*Work order:*
Copy exactly the lines of the data below that run from the line holding "red spoon [341,134,410,204]" through the line holding "green donut [940,264,1004,306]", both ends included.

*Exercise data:*
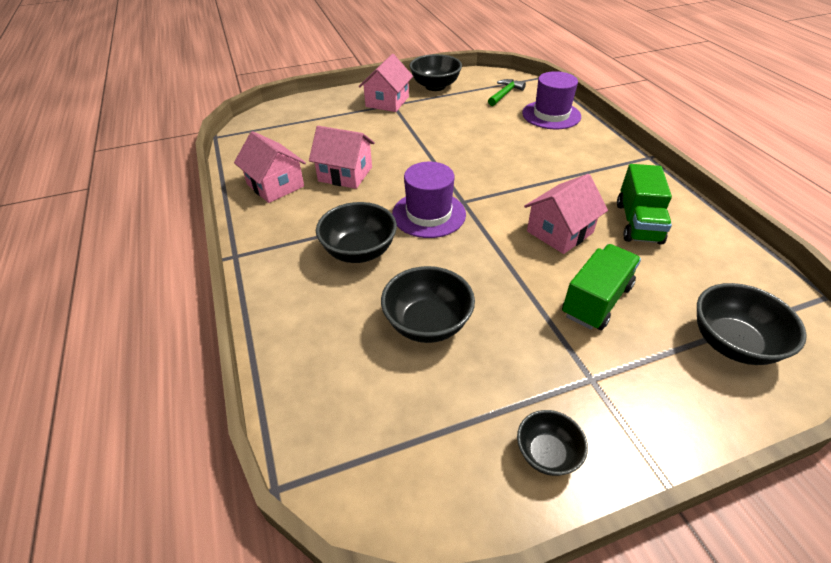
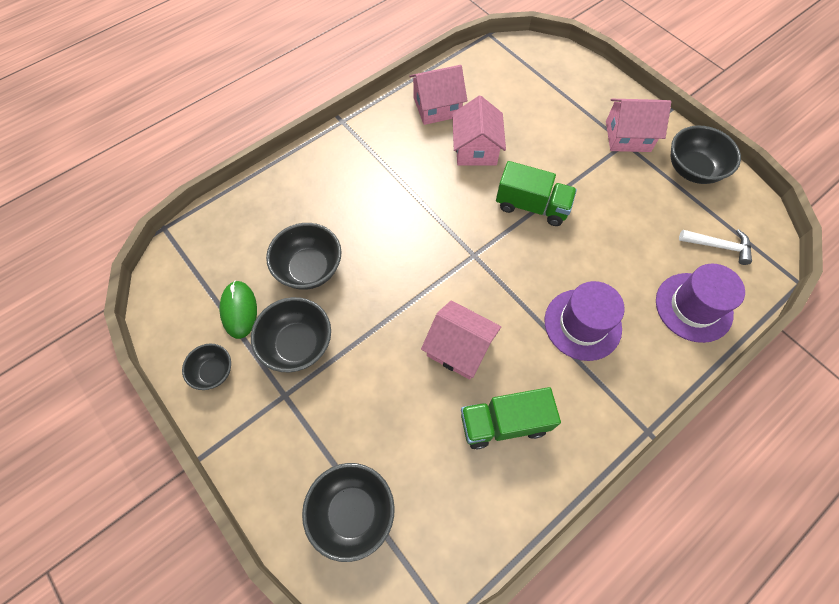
camera: 70 degrees right, 20 degrees up
pink house [234,131,306,203] -> pink house turned 45 degrees clockwise [409,65,467,125]
black bowl [316,202,397,263] -> black bowl moved to [251,297,331,372]
purple hat [392,162,466,238] -> purple hat moved to [545,281,625,361]
green hammer [488,79,526,106] -> white hammer [679,229,752,265]
green truck [562,244,641,330] -> green truck moved to [496,161,577,226]
none -> green mouse [219,281,257,339]

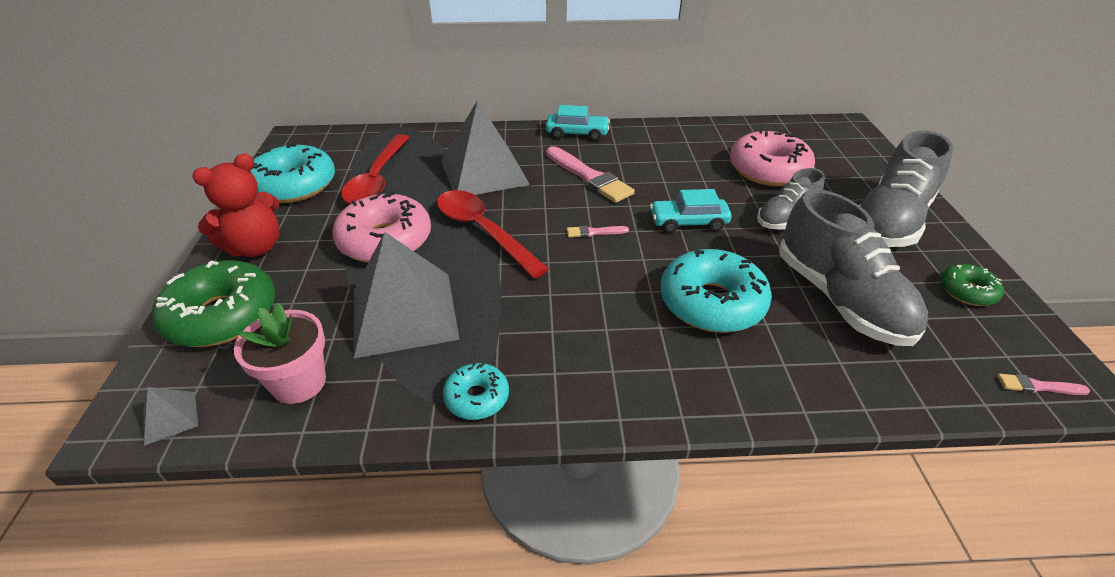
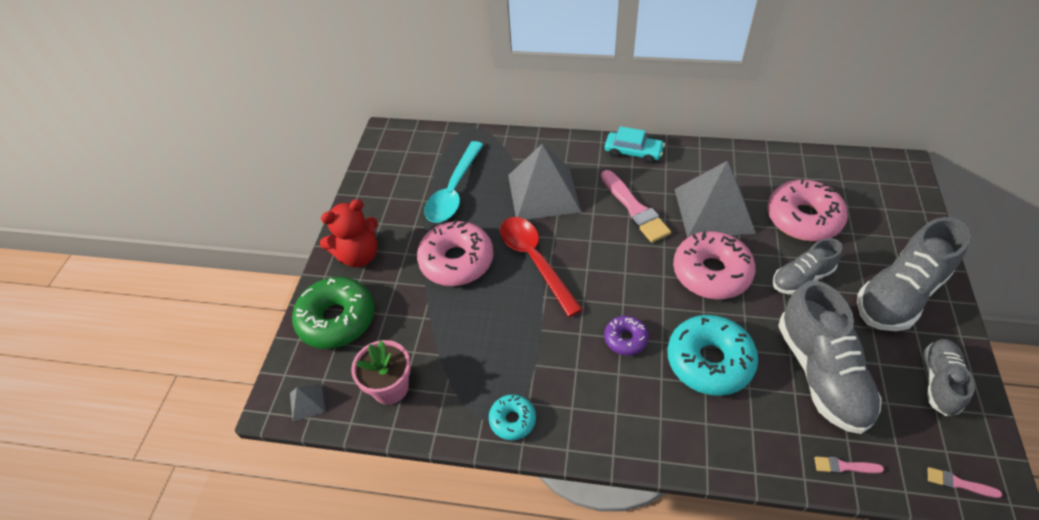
camera: 15 degrees right, 10 degrees up
turquoise donut [250,143,335,203] -> none
red spoon [341,134,410,204] -> turquoise spoon [424,141,484,223]
grey pyramid [354,232,460,358] -> grey pyramid moved to [674,161,756,238]
pink brush [567,225,629,238] -> pink brush moved to [814,457,884,473]
turquoise car [650,189,732,233] -> pink donut [673,231,756,299]
green donut [940,264,1004,306] -> grey shoe [924,339,975,416]
none -> purple donut [604,316,649,356]

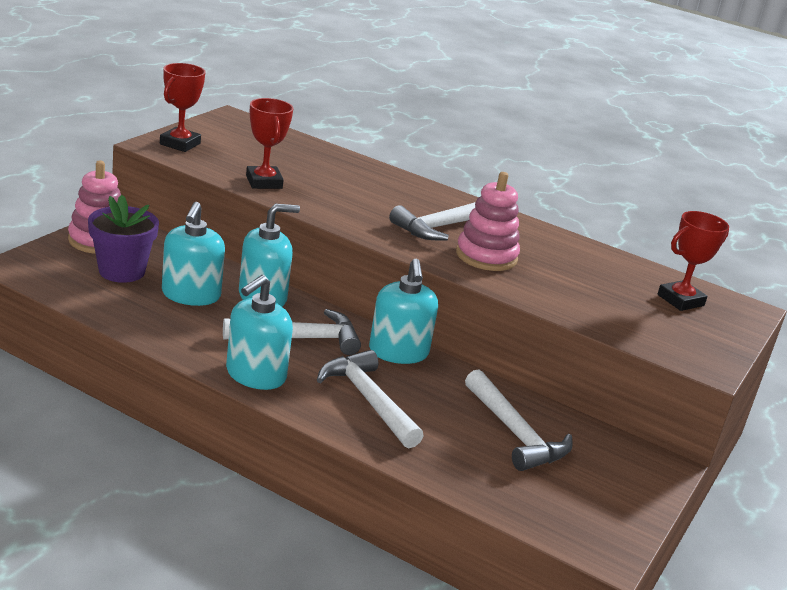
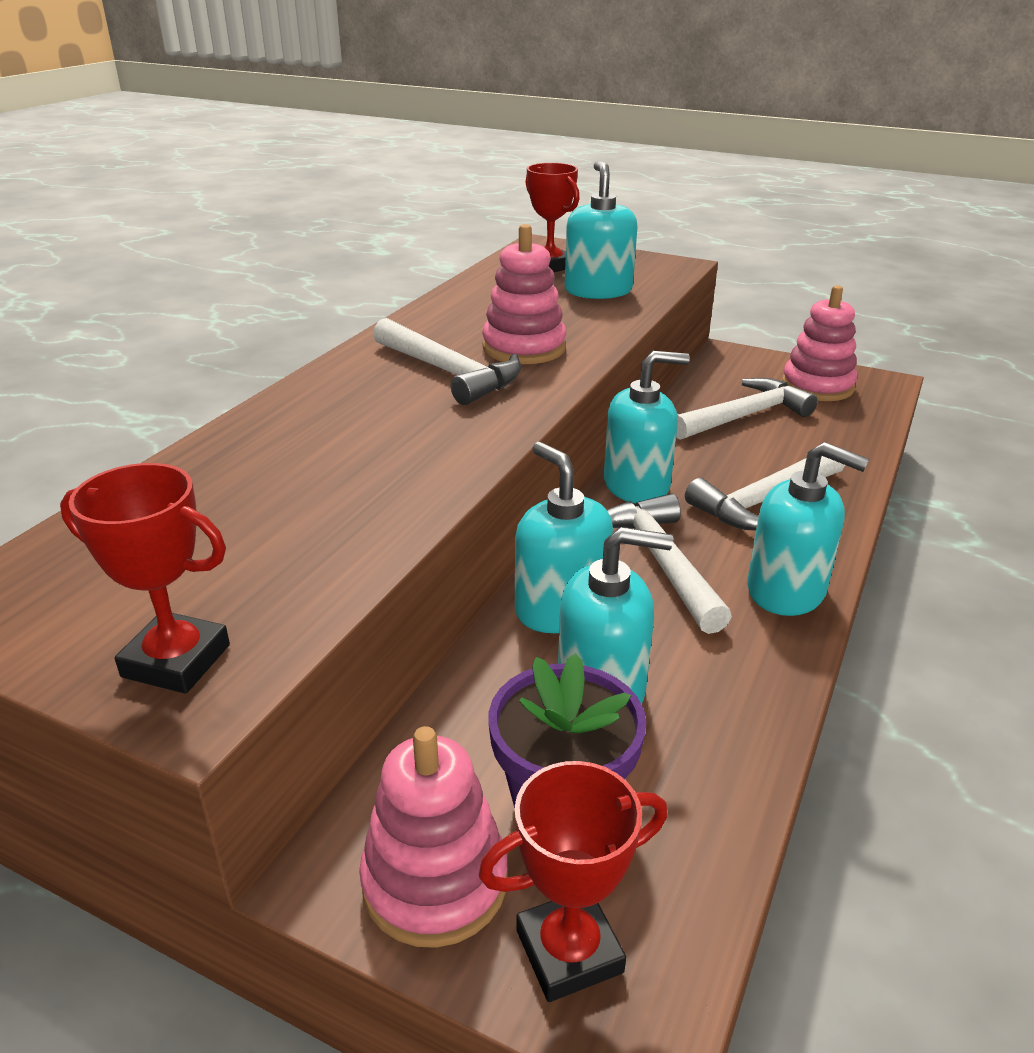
camera: 90 degrees left, 5 degrees up
red trophy [246,98,293,189] -> red trophy moved to [479,761,668,1002]
none -> turquoise soap dispenser [565,161,637,299]
none -> pink stacking toy [782,285,857,401]

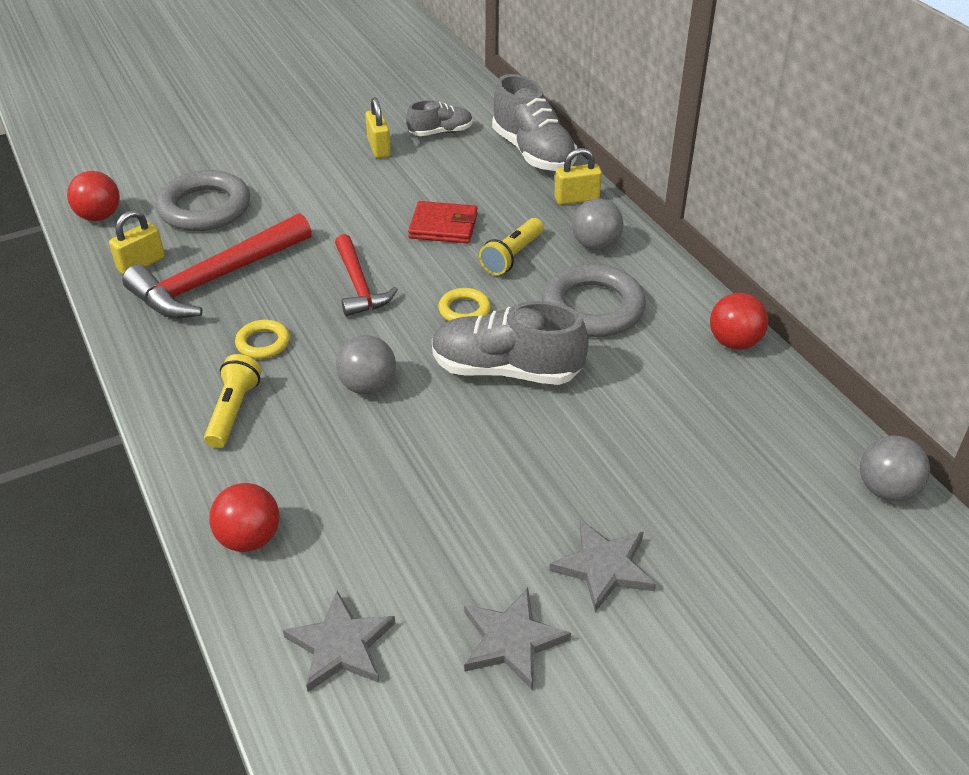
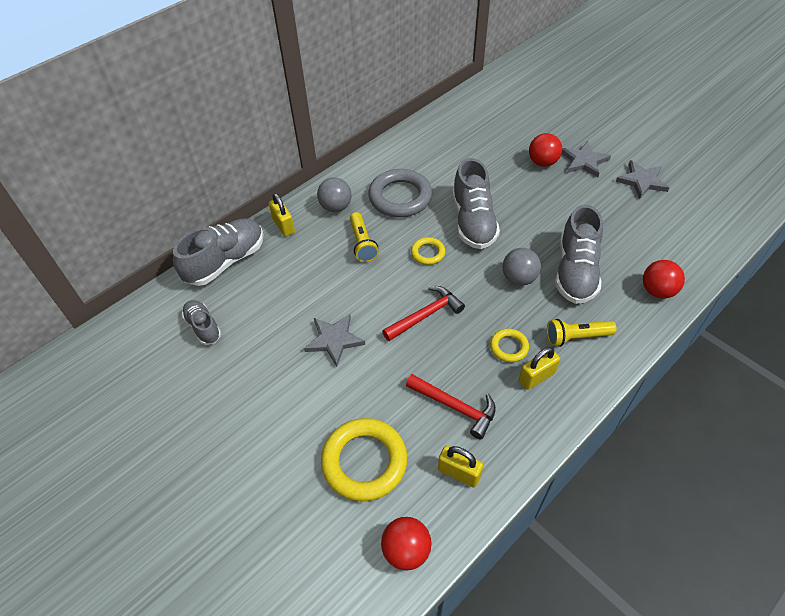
camera: 105 degrees left, 10 degrees up
red hammer [122,213,312,318] -> red hammer [406,374,496,439], size x0.61
grey ring [156,170,250,231] -> yellow ring [321,418,408,501]
grey star [283,591,395,692] -> grey star moved to [304,314,365,367]
yellow padlock [365,97,391,158] -> yellow padlock moved to [519,347,560,390]
red wallet [408,201,478,244] -> none
yellow flashlight [479,218,544,275] -> yellow flashlight turned 60 degrees clockwise [350,212,379,262]
red ball [710,293,768,350] -> red ball moved to [529,133,562,167]
grey ball [860,435,930,501] -> none
none -> grey shoe [555,205,603,304]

*Response to this exercise:*
red spoon [341,134,410,204] -> turquoise spoon [424,141,484,223]
grey pyramid [354,232,460,358] -> grey pyramid moved to [674,161,756,238]
pink brush [567,225,629,238] -> pink brush moved to [814,457,884,473]
turquoise car [650,189,732,233] -> pink donut [673,231,756,299]
green donut [940,264,1004,306] -> grey shoe [924,339,975,416]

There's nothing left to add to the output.